Assignment: Everything in the listing should be set down exactly, apart from the pictures.

Source material Block Start

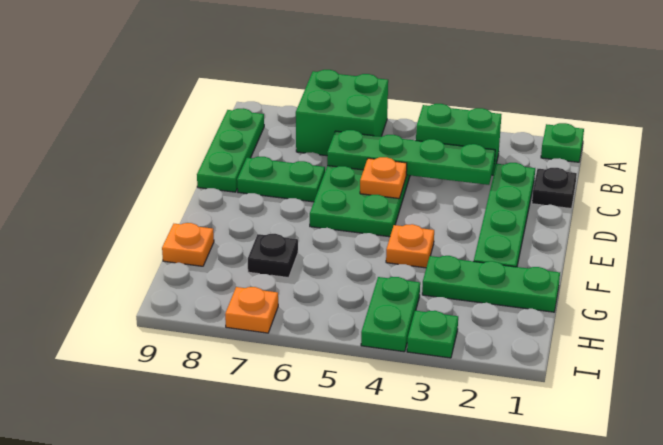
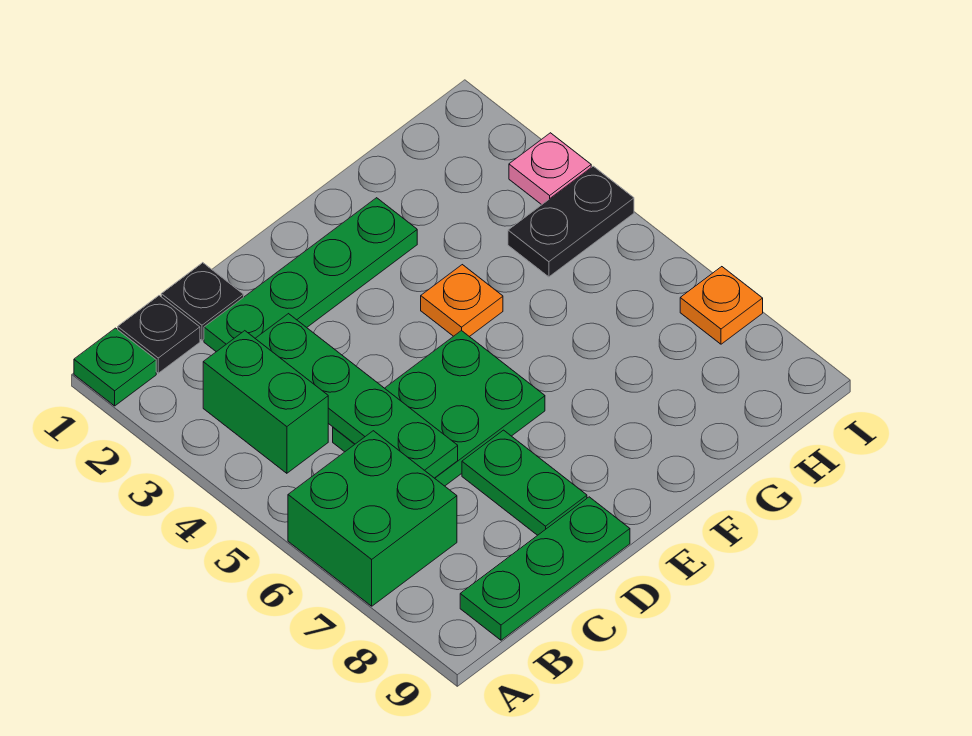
orange plate D5 level 2 -> none
green plate G1:G3 level 1 -> none
black plate G7 level 1 -> black plate B1 level 1
orange plate G9 level 1 -> none
green plate H4:I4 level 1 -> black plate H4:I4 level 1
green plate I3 level 1 -> pink plate I3 level 1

Source material Block End

Answer to this exercise:
orange plate D5 level 2 -> none
green plate G1:G3 level 1 -> none
black plate G7 level 1 -> black plate B1 level 1
orange plate G9 level 1 -> none
green plate H4:I4 level 1 -> black plate H4:I4 level 1
green plate I3 level 1 -> pink plate I3 level 1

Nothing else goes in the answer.